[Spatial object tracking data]
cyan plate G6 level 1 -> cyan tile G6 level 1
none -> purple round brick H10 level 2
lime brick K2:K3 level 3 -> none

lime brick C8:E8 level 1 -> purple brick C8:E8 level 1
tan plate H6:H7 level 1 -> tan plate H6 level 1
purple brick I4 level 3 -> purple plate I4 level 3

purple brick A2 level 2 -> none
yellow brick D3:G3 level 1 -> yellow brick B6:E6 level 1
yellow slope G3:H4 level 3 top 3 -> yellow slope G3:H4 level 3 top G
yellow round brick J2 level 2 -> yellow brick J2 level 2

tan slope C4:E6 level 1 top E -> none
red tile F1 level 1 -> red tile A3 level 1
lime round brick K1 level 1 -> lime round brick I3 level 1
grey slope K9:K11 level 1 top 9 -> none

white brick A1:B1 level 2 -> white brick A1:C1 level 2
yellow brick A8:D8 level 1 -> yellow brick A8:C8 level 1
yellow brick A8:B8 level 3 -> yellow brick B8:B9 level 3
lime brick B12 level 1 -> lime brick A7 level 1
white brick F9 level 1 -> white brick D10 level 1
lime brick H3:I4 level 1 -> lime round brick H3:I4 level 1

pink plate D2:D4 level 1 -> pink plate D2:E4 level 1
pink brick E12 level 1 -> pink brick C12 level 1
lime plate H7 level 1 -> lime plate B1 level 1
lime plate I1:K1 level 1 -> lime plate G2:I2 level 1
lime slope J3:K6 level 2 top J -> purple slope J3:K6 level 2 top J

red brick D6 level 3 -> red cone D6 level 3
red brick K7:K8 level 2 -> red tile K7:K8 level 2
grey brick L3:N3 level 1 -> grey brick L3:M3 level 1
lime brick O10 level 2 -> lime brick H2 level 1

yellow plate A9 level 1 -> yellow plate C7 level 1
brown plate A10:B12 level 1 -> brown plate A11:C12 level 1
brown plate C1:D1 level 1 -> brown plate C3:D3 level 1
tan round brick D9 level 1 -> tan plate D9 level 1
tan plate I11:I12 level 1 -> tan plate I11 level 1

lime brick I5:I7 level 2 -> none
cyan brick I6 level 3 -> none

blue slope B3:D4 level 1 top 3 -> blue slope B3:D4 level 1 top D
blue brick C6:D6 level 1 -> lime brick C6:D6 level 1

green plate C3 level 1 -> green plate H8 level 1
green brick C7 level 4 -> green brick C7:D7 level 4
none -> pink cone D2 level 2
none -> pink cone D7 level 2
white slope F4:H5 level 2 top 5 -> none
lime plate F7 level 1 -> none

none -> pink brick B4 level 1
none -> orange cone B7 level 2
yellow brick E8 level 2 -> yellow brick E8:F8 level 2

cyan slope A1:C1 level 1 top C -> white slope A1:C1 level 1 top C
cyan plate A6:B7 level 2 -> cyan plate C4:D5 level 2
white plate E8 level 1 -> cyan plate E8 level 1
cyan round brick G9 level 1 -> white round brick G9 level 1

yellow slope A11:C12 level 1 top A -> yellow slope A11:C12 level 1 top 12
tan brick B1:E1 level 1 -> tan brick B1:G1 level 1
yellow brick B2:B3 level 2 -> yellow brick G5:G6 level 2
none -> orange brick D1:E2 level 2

• _WORK ORDER_
Will you return exactly the lines above from the one with "yellow brick A8:D8" down to the one with "pink plate D2:D4", counting both as part of the range?

• _YOUR SOLUTION_
yellow brick A8:D8 level 1 -> yellow brick A8:C8 level 1
yellow brick A8:B8 level 3 -> yellow brick B8:B9 level 3
lime brick B12 level 1 -> lime brick A7 level 1
white brick F9 level 1 -> white brick D10 level 1
lime brick H3:I4 level 1 -> lime round brick H3:I4 level 1

pink plate D2:D4 level 1 -> pink plate D2:E4 level 1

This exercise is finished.